- [Work instruction]: Search the records below for the word "left" and show every line where it occurs.

- [Information supplied]:
============================================================

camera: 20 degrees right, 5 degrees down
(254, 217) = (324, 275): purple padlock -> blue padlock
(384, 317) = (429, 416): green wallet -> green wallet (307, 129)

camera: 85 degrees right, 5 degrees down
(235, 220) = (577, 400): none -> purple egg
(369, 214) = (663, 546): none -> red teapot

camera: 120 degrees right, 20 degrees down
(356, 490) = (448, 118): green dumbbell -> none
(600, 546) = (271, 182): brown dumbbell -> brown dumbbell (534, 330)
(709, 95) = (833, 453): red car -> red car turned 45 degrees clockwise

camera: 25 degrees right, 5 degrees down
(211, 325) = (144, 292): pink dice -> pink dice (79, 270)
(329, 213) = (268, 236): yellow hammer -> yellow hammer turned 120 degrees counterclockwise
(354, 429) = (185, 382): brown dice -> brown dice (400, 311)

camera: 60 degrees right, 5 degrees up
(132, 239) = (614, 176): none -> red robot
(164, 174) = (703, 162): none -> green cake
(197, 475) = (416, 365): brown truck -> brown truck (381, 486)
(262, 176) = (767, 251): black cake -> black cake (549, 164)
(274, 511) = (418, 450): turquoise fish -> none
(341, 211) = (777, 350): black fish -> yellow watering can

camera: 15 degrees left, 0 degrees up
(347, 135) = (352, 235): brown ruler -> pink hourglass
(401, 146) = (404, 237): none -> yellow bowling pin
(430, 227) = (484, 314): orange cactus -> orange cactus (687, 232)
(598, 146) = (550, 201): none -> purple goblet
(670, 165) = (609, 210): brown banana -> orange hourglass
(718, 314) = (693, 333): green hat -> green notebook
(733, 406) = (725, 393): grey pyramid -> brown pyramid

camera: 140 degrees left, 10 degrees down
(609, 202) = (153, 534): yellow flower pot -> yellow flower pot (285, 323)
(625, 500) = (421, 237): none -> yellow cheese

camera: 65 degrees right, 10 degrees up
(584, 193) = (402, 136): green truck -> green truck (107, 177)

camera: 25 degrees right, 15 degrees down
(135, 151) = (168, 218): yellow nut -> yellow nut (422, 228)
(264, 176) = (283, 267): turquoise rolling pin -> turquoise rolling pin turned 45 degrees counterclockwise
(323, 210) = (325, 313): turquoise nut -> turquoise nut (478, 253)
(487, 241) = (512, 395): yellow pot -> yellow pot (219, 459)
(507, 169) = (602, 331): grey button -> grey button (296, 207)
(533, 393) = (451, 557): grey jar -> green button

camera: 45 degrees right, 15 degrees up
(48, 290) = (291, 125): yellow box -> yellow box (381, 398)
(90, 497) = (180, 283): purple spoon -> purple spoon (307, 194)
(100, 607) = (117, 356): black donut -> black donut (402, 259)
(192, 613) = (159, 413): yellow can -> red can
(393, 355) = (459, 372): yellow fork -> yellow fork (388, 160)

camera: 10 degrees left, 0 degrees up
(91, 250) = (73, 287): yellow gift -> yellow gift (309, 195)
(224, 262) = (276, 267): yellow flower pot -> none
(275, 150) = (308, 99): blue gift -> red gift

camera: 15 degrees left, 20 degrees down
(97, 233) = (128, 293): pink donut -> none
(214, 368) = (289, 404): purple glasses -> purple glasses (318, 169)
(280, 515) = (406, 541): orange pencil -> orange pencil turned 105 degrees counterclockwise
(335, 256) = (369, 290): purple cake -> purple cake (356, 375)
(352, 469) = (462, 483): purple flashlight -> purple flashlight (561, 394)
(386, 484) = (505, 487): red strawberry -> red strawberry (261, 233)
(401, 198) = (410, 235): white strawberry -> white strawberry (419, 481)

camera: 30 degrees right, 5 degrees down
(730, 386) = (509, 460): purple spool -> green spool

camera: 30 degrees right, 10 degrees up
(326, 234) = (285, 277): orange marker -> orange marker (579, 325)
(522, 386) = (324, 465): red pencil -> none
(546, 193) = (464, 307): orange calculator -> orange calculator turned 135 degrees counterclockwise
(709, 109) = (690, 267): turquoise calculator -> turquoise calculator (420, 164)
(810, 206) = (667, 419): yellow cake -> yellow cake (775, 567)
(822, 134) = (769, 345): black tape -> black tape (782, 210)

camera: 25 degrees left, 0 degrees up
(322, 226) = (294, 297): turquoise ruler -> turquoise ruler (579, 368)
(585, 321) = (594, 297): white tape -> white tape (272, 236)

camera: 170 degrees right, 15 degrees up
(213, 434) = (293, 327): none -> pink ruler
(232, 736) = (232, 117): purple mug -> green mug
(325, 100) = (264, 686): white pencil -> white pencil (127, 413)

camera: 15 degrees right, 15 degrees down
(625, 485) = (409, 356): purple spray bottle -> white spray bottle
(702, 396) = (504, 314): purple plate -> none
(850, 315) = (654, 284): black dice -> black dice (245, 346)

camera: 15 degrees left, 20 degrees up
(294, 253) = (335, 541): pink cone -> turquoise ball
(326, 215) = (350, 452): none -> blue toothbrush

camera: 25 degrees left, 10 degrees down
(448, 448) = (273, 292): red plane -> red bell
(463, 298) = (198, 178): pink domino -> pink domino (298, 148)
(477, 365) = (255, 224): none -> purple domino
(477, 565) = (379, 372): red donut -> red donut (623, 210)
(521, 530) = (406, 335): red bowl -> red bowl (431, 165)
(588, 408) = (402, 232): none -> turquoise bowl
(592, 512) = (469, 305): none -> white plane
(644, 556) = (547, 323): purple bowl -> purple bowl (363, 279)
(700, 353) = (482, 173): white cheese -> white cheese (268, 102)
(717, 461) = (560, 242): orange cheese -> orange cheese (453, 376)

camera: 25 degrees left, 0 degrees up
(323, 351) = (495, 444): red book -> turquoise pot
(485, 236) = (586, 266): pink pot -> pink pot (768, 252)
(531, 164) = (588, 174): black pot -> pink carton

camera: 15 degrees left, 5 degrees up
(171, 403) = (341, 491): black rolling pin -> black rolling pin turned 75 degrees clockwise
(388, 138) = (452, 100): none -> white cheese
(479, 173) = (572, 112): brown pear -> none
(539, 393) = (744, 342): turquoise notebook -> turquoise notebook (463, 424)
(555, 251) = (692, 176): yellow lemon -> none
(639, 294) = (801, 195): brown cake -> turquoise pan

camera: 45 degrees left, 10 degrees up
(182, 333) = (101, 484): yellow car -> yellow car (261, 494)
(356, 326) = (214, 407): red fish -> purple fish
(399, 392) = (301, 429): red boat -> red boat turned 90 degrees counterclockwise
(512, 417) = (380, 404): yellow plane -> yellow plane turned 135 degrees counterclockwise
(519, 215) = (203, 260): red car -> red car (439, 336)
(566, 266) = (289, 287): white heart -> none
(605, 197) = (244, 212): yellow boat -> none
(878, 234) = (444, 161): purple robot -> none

============================================================

- [Task output]:
camera: 15 degrees left, 0 degrees up
camera: 140 degrees left, 10 degrees down
camera: 10 degrees left, 0 degrees up
camera: 15 degrees left, 20 degrees down
camera: 25 degrees left, 0 degrees up
camera: 15 degrees left, 20 degrees up
camera: 25 degrees left, 10 degrees down
camera: 25 degrees left, 0 degrees up
camera: 15 degrees left, 5 degrees up
camera: 45 degrees left, 10 degrees up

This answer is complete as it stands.